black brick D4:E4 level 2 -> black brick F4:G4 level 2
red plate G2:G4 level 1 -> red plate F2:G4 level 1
---
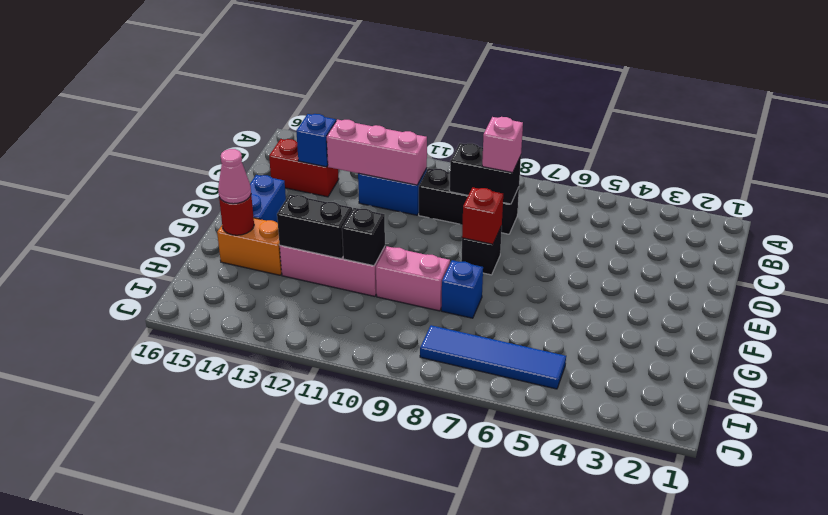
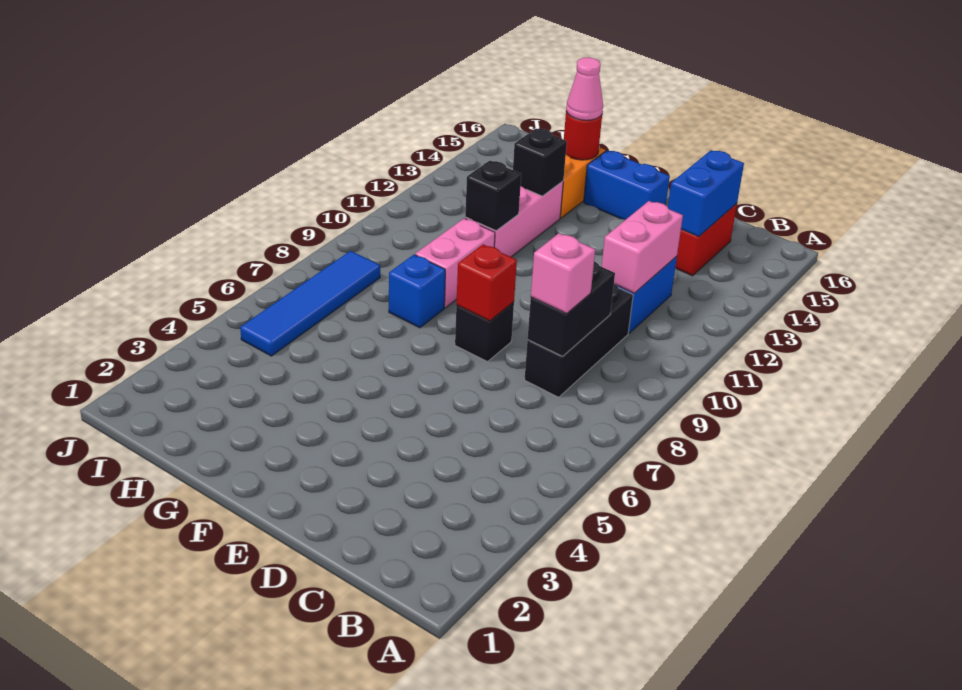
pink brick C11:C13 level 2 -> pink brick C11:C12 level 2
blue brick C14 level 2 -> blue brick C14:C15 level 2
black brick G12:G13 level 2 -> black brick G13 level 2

## [What needs to be done]
Of the lines above, output exactly those from the line bearing "blue brick C14 level" through the line bearing "black brick G12:G13", inclusive.

## [Output]
blue brick C14 level 2 -> blue brick C14:C15 level 2
black brick G12:G13 level 2 -> black brick G13 level 2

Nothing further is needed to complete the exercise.